DATA SHOWN Start Marker

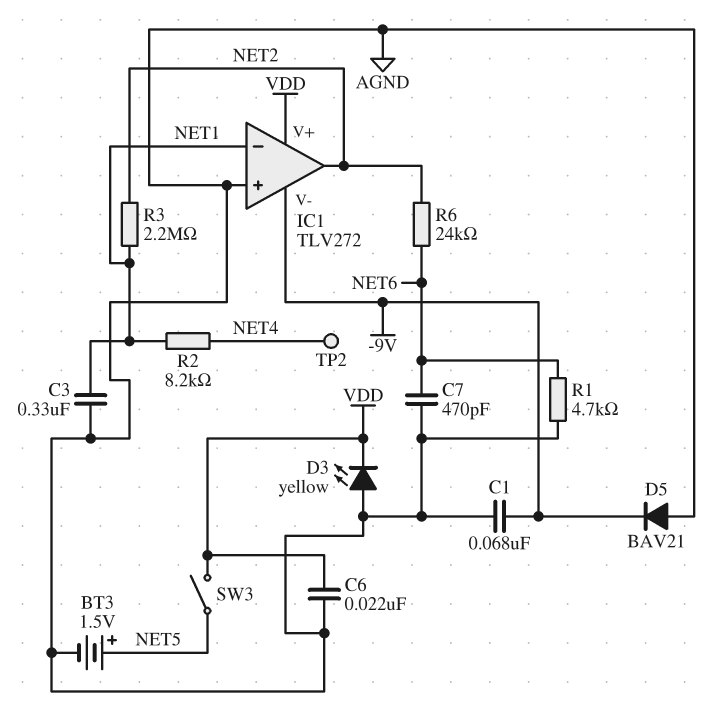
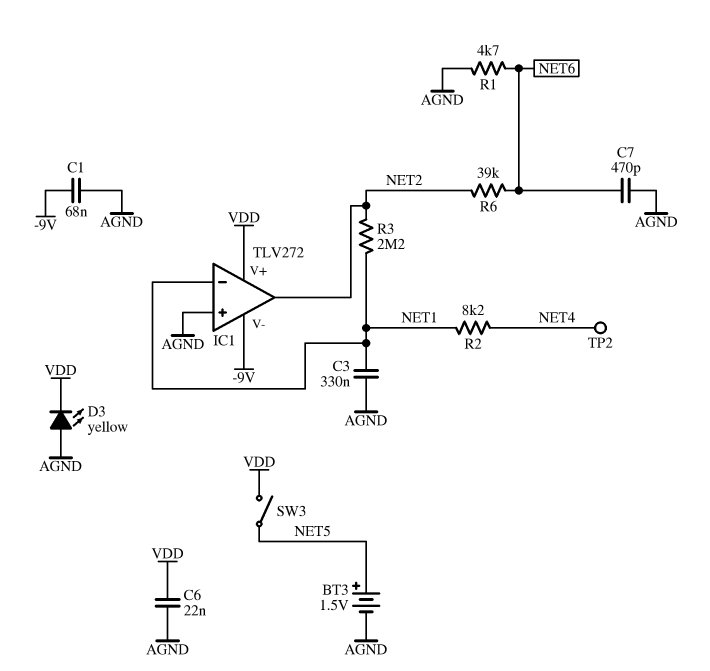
D5: diode BAV21 (A AGND, K -9V) -> none
R6: 24k (NET2, NET6) -> 39k (NET2, NET6)

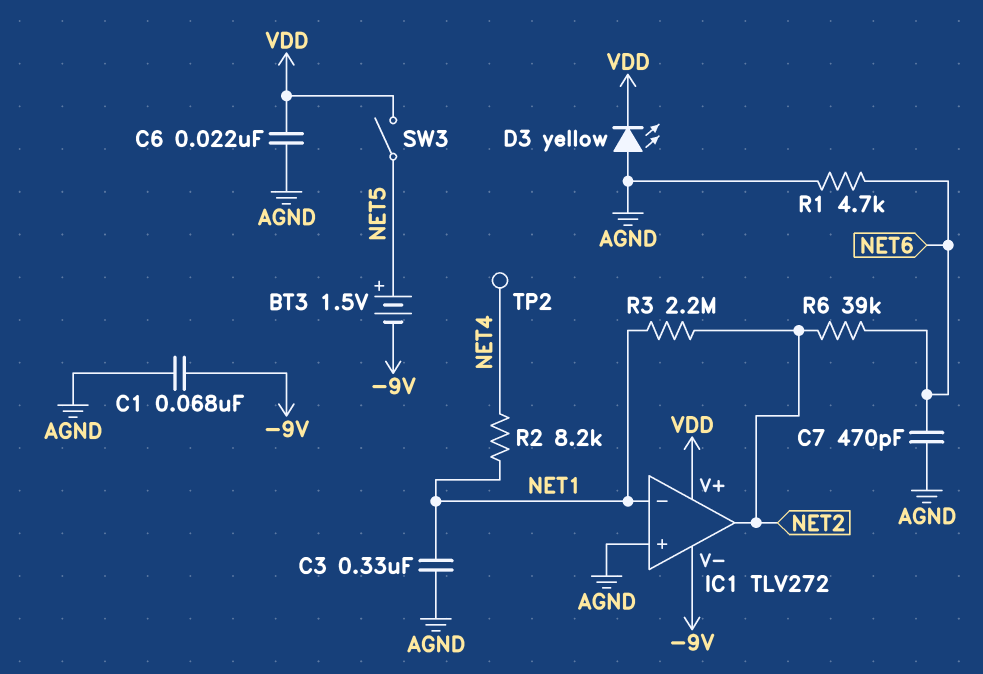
BT3: 1.5V (plus NET5, minus AGND) -> 1.5V (plus NET5, minus -9V)

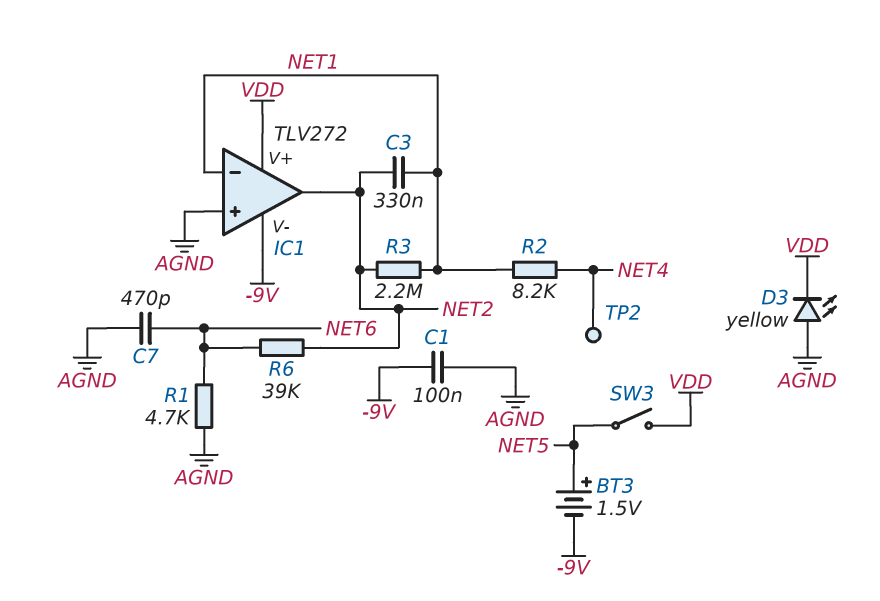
C1: 68nF (-9V, AGND) -> 100nF (-9V, AGND)
C3: 330nF (AGND, NET1) -> 330nF (NET1, NET2)
C6: 22nF (AGND, VDD) -> none

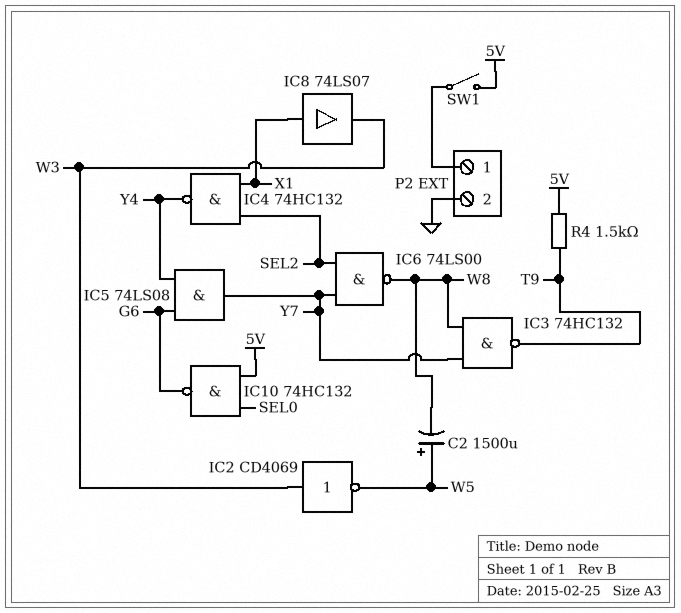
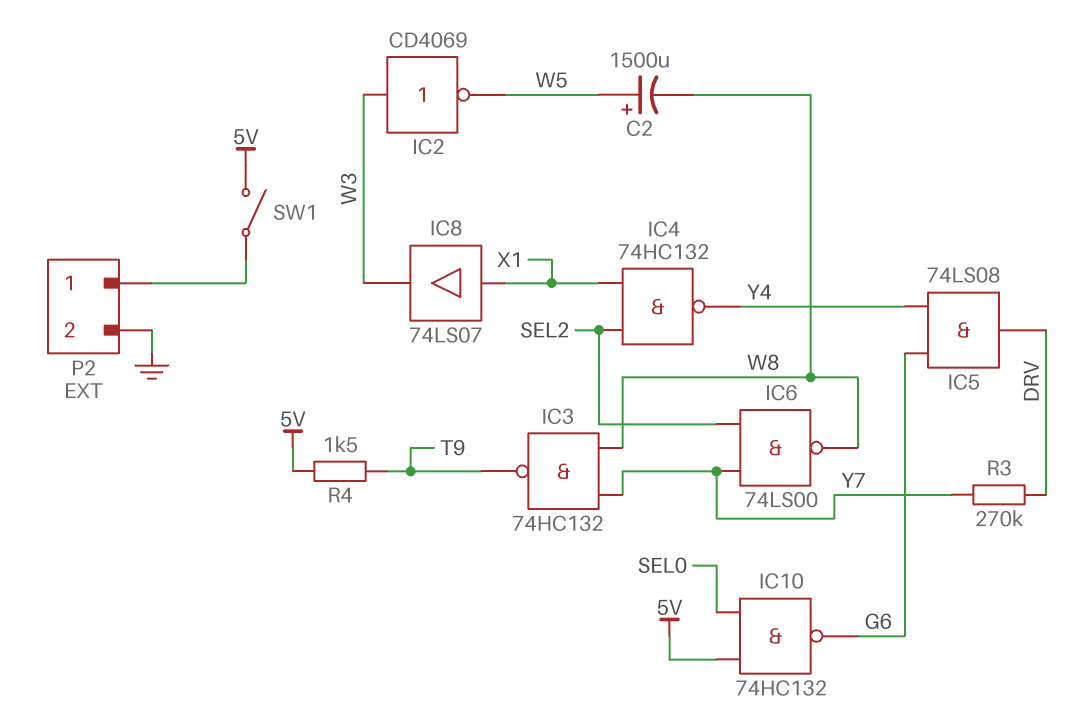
IC5: AND 74LS08 (in G6, in Y4, out Y7) -> AND 74LS08 (in G6, in Y4, out DRV)
R3: none -> 270k (DRV, Y7)

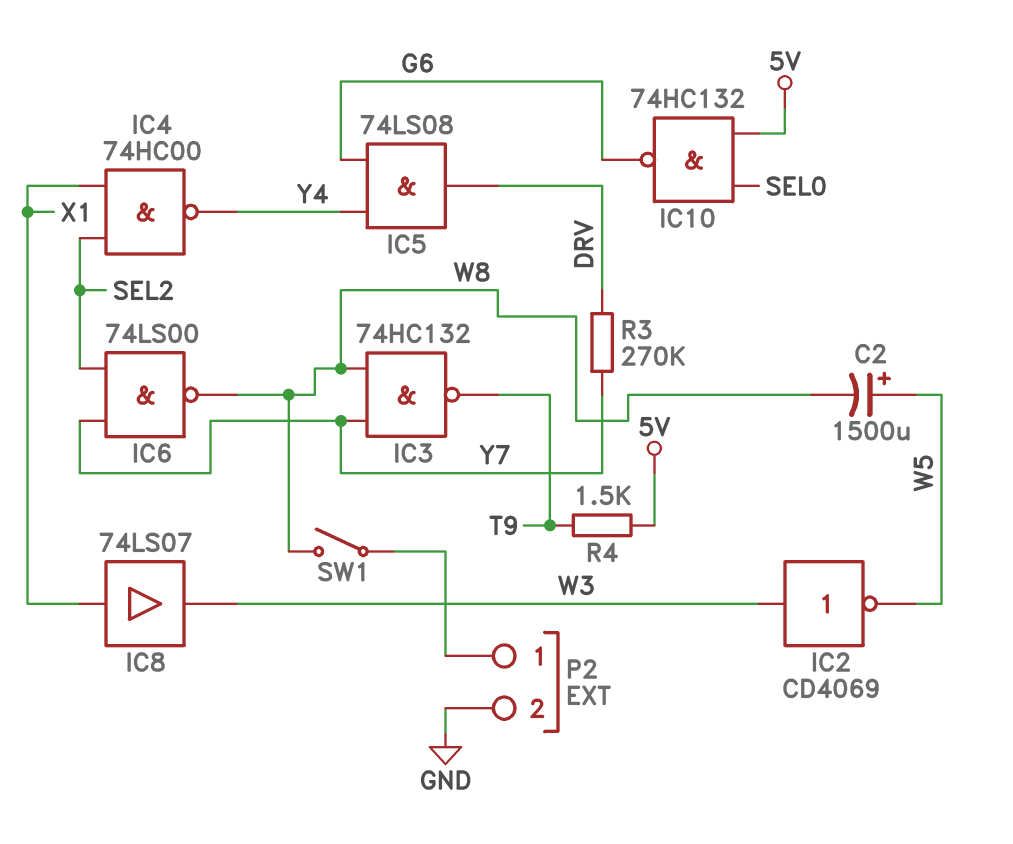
IC4: NAND 74HC132 (in SEL2, in X1, out Y4) -> NAND 74HC00 (in SEL2, in X1, out Y4)
SW1: switch (5V, P2/1) -> switch (P2/1, W8)

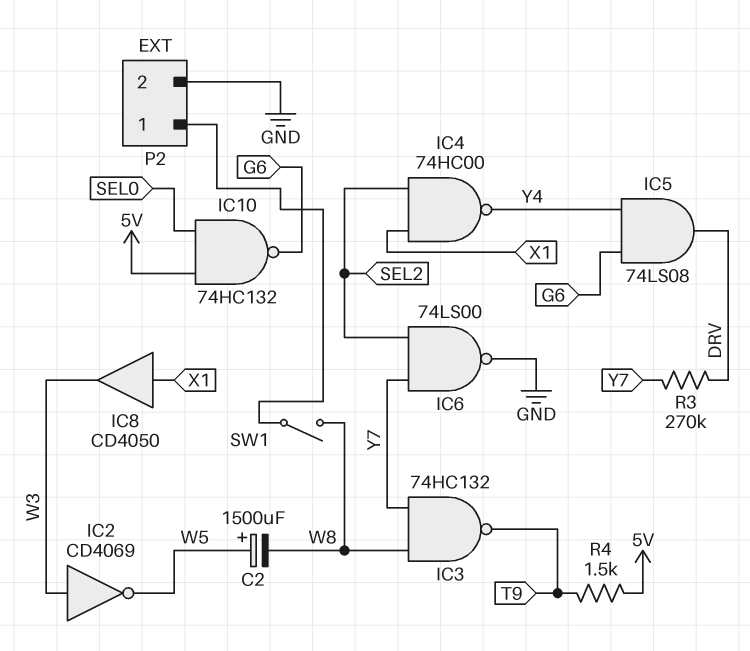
IC6: NAND 74LS00 (in SEL2, in Y7, out W8) -> NAND 74LS00 (in SEL2, in Y7, out GND)
IC8: buffer 74LS07 (in X1, out W3) -> buffer CD4050 (in X1, out W3)

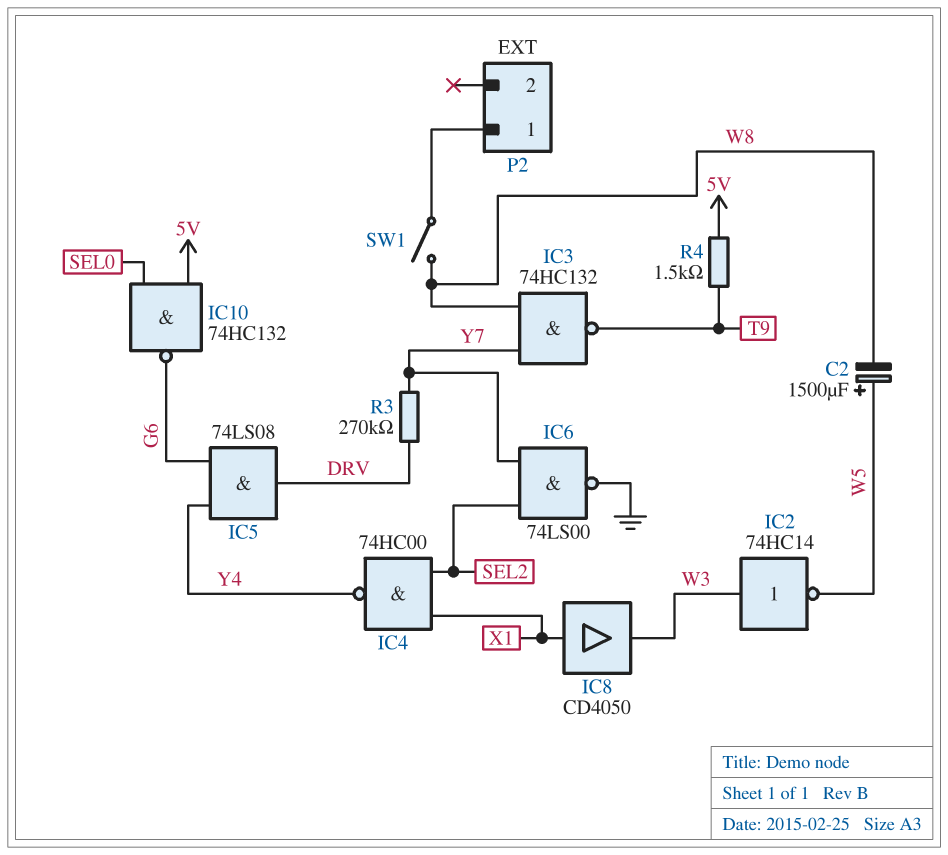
IC2: NOT CD4069 (in W3, out W5) -> NOT 74HC14 (in W3, out W5)
P2 pin 2: GND -> none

DATA SHOWN End Marker

YOUR TASK => Print out every entry above without changing a word, and leave out the pictures.

RESPONSE TO THIS EXERCISE =>
D5: diode BAV21 (A AGND, K -9V) -> none
R6: 24k (NET2, NET6) -> 39k (NET2, NET6)

BT3: 1.5V (plus NET5, minus AGND) -> 1.5V (plus NET5, minus -9V)

C1: 68nF (-9V, AGND) -> 100nF (-9V, AGND)
C3: 330nF (AGND, NET1) -> 330nF (NET1, NET2)
C6: 22nF (AGND, VDD) -> none

IC5: AND 74LS08 (in G6, in Y4, out Y7) -> AND 74LS08 (in G6, in Y4, out DRV)
R3: none -> 270k (DRV, Y7)

IC4: NAND 74HC132 (in SEL2, in X1, out Y4) -> NAND 74HC00 (in SEL2, in X1, out Y4)
SW1: switch (5V, P2/1) -> switch (P2/1, W8)

IC6: NAND 74LS00 (in SEL2, in Y7, out W8) -> NAND 74LS00 (in SEL2, in Y7, out GND)
IC8: buffer 74LS07 (in X1, out W3) -> buffer CD4050 (in X1, out W3)

IC2: NOT CD4069 (in W3, out W5) -> NOT 74HC14 (in W3, out W5)
P2 pin 2: GND -> none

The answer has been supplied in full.